▶ _Problem_:
Go through the data and copy each line where the word "gris" shows up.

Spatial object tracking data
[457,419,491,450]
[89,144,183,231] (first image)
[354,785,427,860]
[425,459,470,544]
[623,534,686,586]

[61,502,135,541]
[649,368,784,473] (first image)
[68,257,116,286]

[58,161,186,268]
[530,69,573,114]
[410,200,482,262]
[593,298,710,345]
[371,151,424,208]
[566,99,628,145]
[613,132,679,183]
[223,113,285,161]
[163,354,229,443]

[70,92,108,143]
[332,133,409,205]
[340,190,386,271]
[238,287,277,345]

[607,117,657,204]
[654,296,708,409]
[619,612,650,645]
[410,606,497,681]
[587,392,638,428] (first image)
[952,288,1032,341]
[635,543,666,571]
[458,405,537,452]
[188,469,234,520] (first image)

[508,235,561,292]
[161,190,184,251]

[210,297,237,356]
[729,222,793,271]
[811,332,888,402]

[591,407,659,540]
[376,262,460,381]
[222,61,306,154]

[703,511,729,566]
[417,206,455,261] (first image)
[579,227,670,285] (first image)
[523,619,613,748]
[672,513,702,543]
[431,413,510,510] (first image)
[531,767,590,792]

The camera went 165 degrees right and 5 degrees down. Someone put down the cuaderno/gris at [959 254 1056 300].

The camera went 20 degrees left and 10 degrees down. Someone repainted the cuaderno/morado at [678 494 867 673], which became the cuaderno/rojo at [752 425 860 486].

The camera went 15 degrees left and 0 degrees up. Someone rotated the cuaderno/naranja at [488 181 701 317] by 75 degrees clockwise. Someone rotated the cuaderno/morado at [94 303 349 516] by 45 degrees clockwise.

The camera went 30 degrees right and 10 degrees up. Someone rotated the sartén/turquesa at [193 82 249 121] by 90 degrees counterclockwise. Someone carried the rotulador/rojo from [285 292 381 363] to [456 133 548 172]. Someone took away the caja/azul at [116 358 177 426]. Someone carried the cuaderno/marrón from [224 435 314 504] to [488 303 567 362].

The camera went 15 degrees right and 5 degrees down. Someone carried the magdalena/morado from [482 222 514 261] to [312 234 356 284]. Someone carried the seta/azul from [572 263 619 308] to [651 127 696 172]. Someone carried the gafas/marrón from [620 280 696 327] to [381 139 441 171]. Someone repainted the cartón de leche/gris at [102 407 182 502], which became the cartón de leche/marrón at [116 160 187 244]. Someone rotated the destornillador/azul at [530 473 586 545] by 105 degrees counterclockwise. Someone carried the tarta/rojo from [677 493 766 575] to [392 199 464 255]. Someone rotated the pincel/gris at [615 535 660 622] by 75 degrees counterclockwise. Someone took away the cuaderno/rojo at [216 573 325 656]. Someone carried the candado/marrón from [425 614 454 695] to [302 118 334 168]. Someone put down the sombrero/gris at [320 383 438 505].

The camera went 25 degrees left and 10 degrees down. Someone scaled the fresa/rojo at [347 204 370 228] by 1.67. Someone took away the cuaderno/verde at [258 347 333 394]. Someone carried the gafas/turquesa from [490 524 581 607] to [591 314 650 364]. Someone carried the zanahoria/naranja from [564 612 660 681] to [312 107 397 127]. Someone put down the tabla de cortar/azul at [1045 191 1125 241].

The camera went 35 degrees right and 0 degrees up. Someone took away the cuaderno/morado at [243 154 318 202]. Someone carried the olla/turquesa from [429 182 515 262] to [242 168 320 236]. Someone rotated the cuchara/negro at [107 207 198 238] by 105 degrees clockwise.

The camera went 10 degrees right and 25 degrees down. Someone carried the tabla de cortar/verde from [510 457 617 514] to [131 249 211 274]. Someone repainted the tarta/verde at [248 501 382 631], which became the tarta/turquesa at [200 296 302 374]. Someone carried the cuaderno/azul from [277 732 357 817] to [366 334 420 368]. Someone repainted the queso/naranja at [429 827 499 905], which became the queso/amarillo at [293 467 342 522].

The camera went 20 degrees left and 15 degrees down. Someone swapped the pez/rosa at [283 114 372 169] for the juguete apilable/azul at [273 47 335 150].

▶ _Task answer_:
The camera went 165 degrees right and 5 degrees down. Someone put down the cuaderno/gris at [959 254 1056 300].
The camera went 15 degrees right and 5 degrees down. Someone carried the magdalena/morado from [482 222 514 261] to [312 234 356 284]. Someone carried the seta/azul from [572 263 619 308] to [651 127 696 172]. Someone carried the gafas/marrón from [620 280 696 327] to [381 139 441 171]. Someone repainted the cartón de leche/gris at [102 407 182 502], which became the cartón de leche/marrón at [116 160 187 244]. Someone rotated the destornillador/azul at [530 473 586 545] by 105 degrees counterclockwise. Someone carried the tarta/rojo from [677 493 766 575] to [392 199 464 255]. Someone rotated the pincel/gris at [615 535 660 622] by 75 degrees counterclockwise. Someone took away the cuaderno/rojo at [216 573 325 656]. Someone carried the candado/marrón from [425 614 454 695] to [302 118 334 168]. Someone put down the sombrero/gris at [320 383 438 505].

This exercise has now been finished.